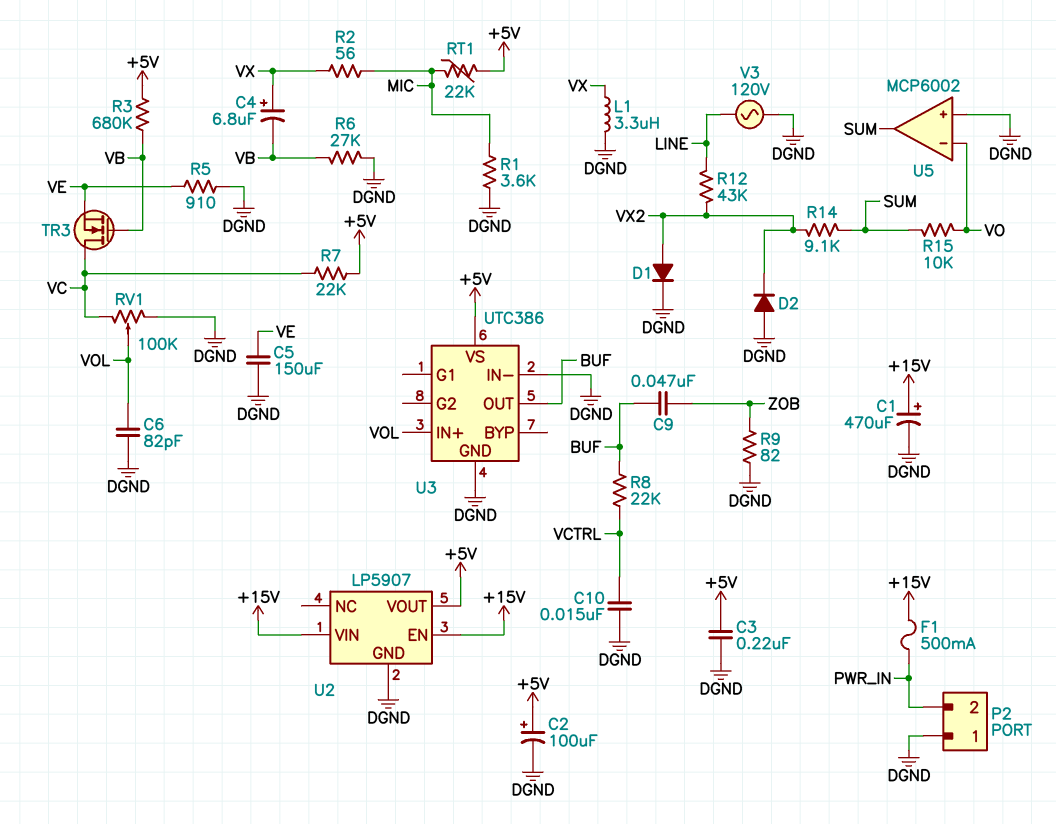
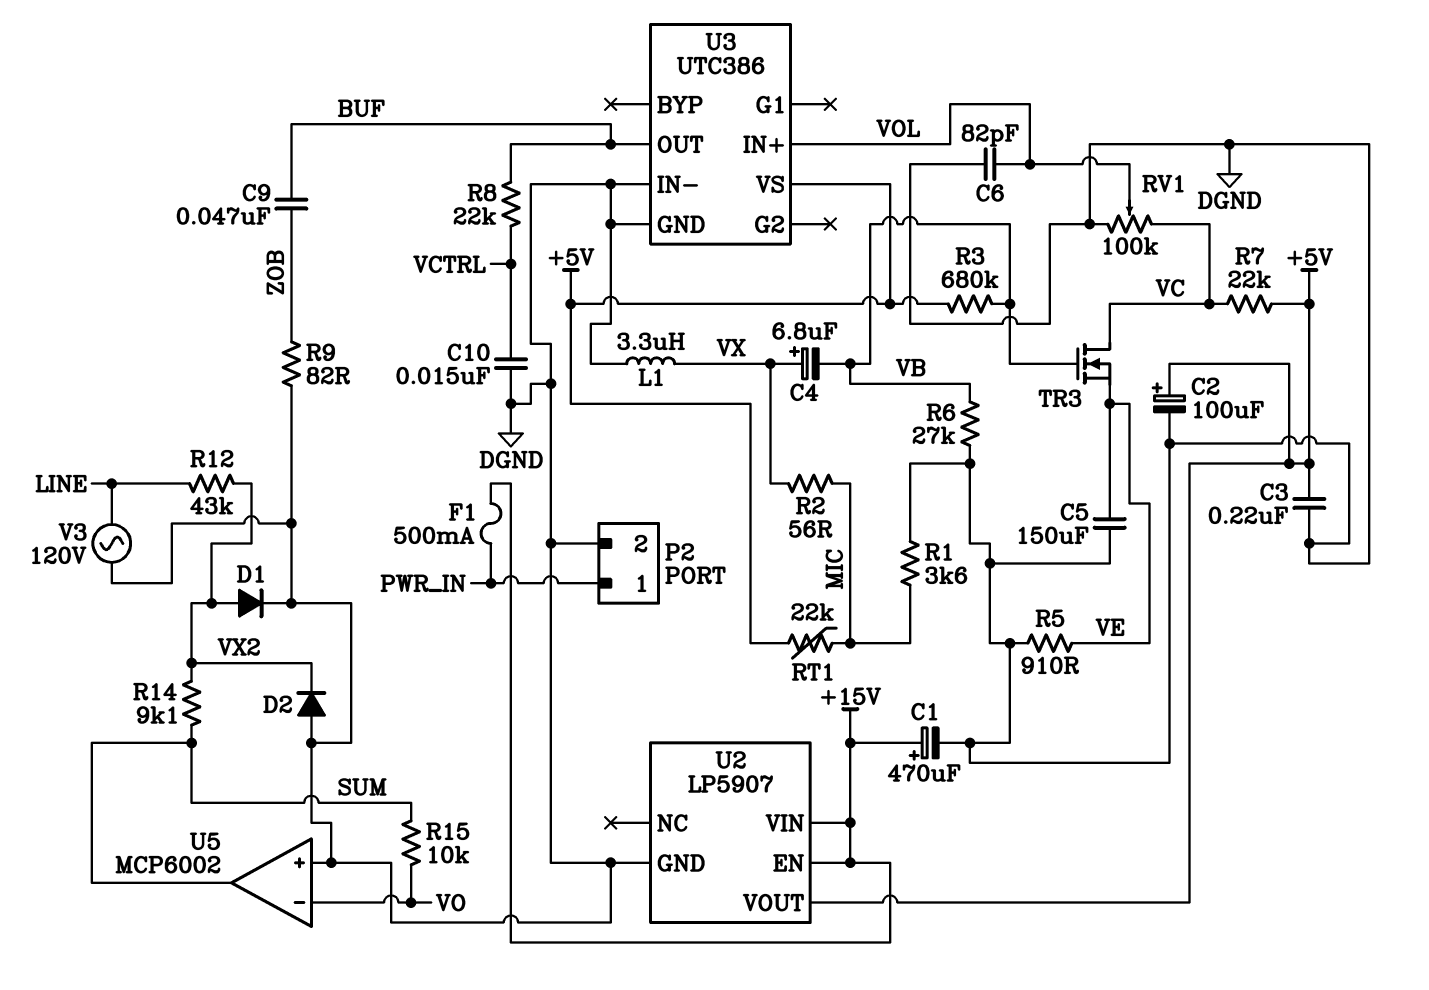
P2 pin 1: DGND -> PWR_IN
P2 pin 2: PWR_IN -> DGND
========================================
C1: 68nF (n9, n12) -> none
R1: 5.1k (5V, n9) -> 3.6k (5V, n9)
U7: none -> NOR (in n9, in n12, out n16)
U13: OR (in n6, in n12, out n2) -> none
========================================
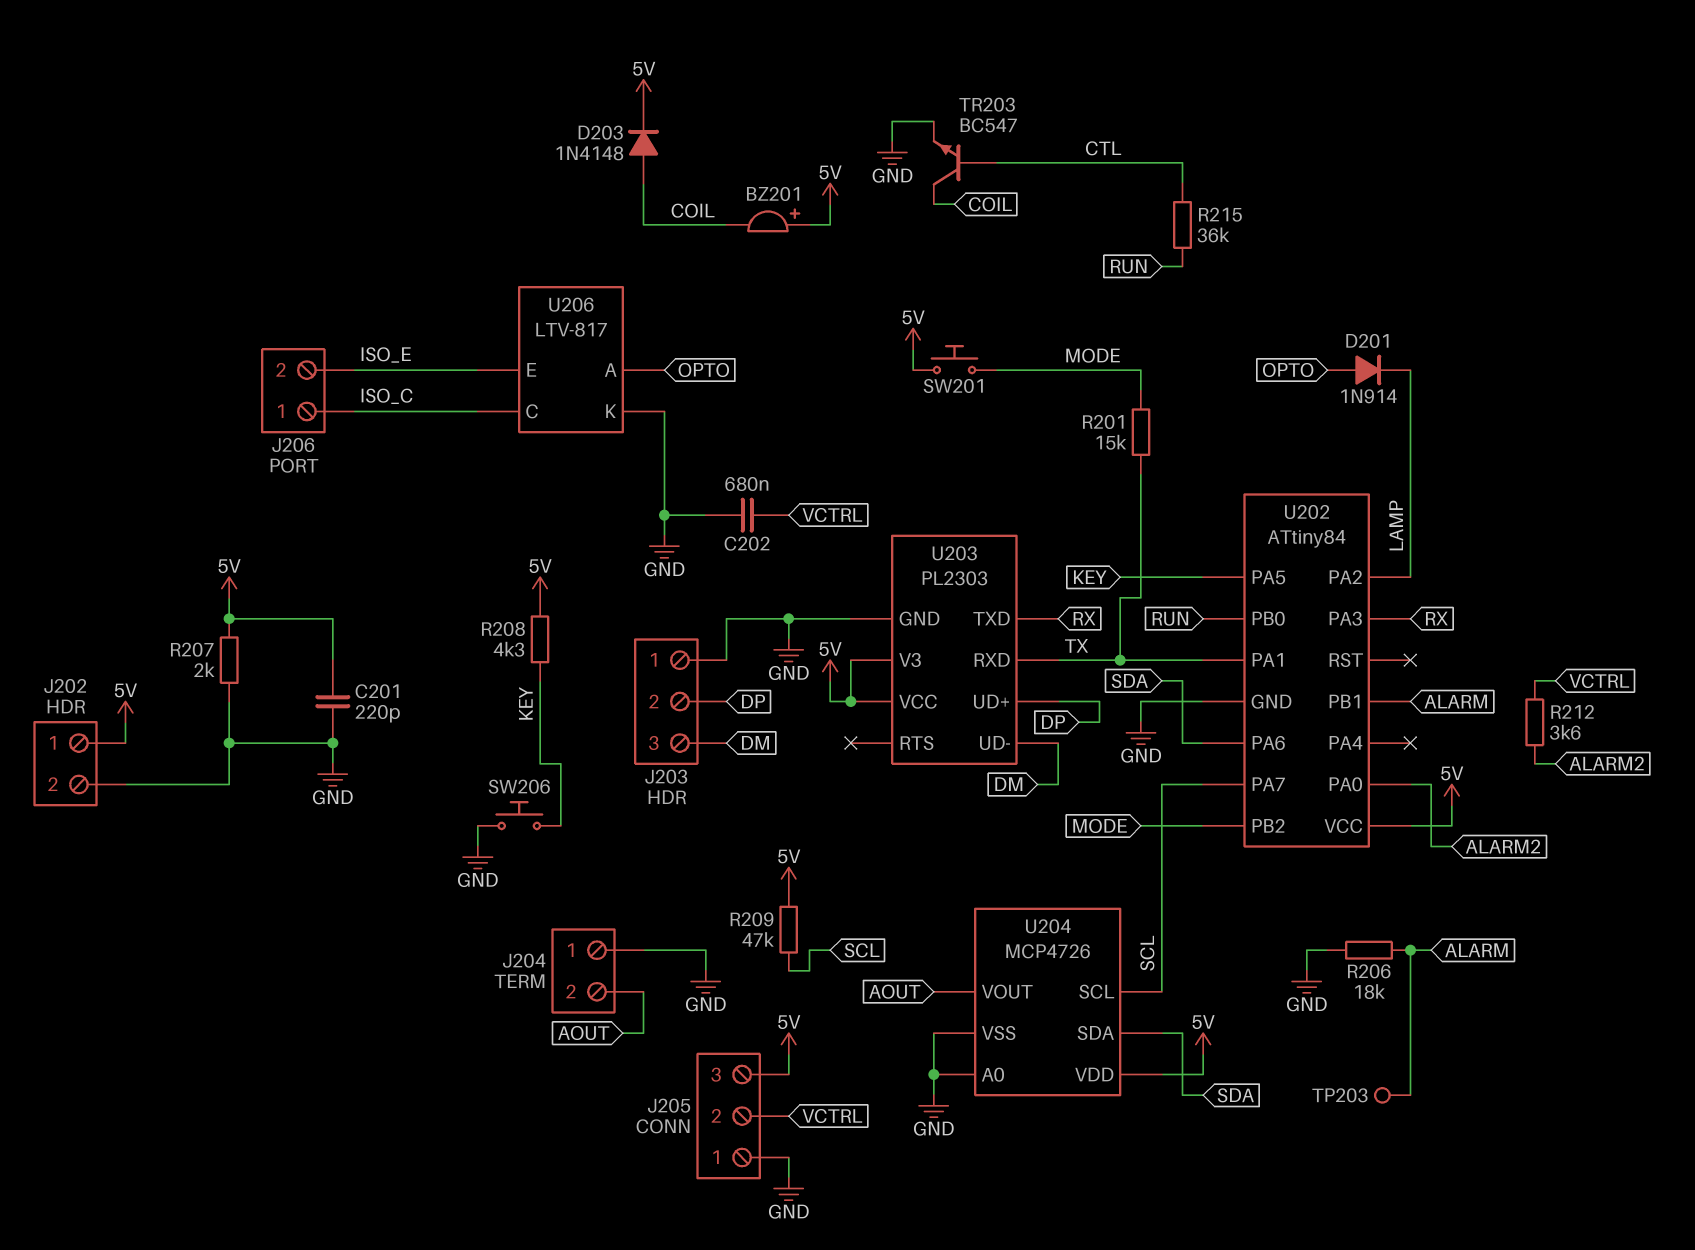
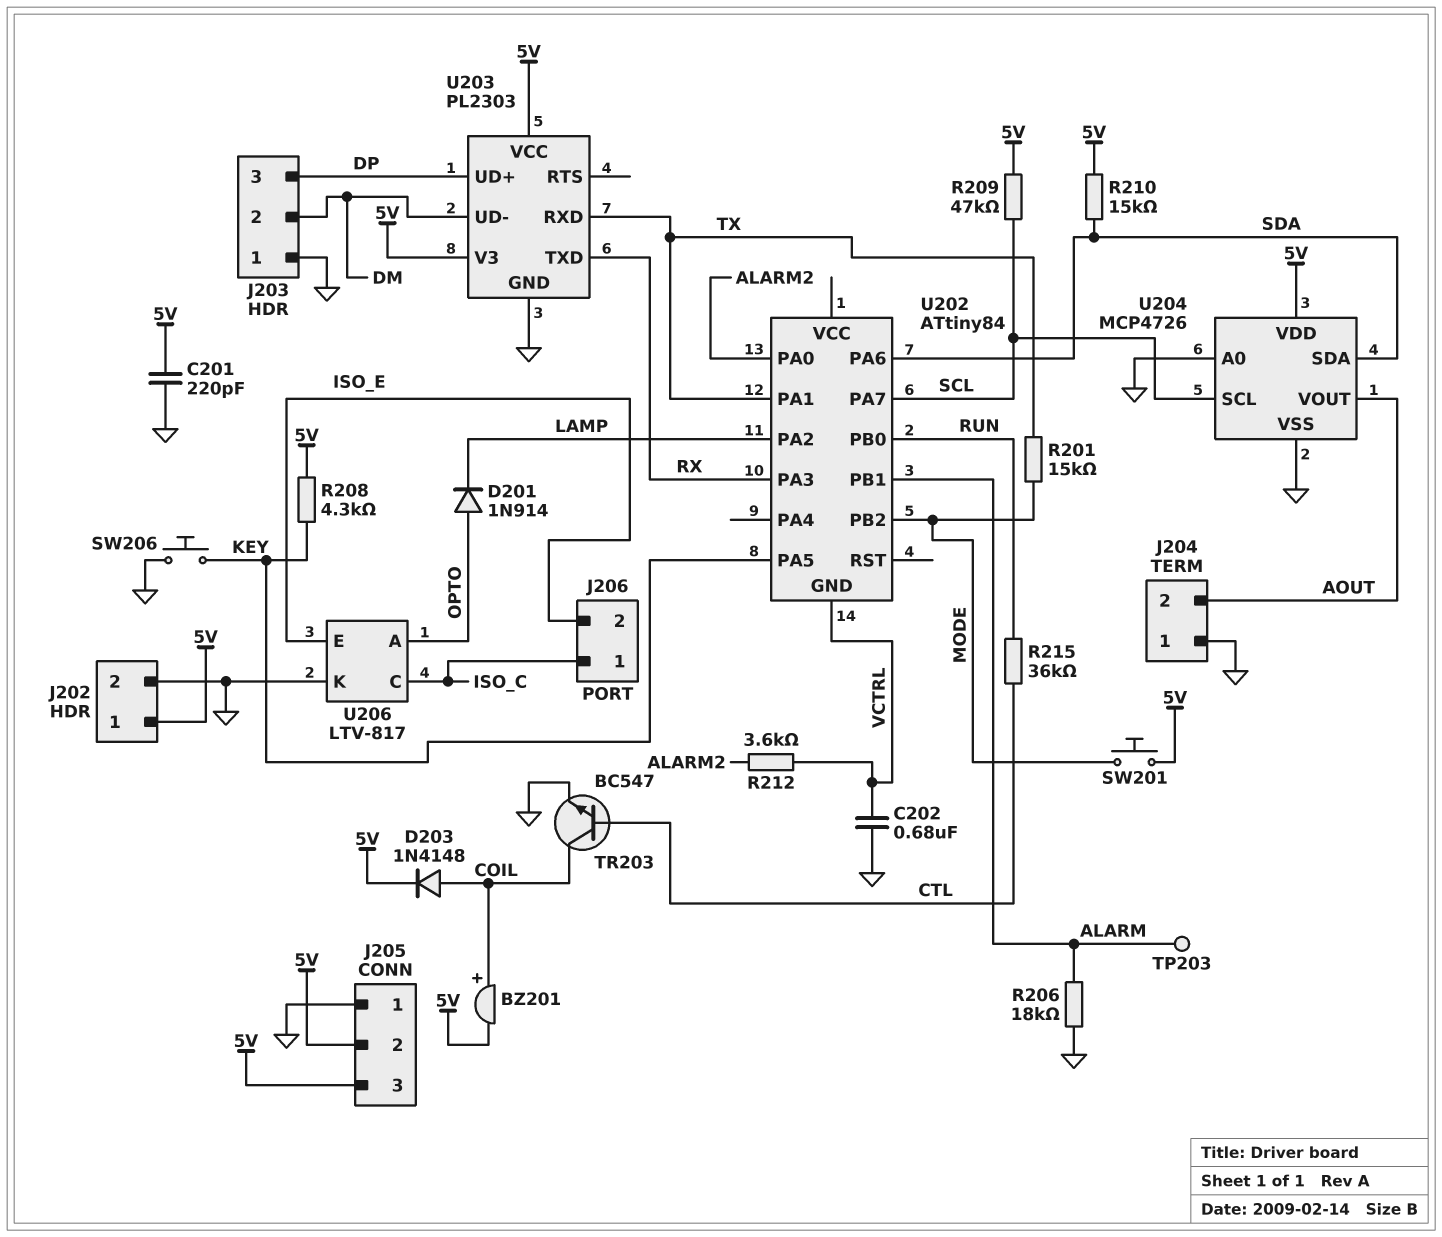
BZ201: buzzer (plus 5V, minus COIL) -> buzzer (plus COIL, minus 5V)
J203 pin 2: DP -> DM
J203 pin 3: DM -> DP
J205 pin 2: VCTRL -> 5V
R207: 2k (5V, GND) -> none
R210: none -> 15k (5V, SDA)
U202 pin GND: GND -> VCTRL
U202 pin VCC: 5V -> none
========================================
=== TRY IT ===
Give again, word for word, every line of the listing above from the one with "U7: none -> NOR (in n9, in n12, out n16)" to the one with "U13: OR (in n6, in n12, out n2) -> none", both inclusive, and nothing beyond them.

=== EXERCISE ANSWER ===
U7: none -> NOR (in n9, in n12, out n16)
U13: OR (in n6, in n12, out n2) -> none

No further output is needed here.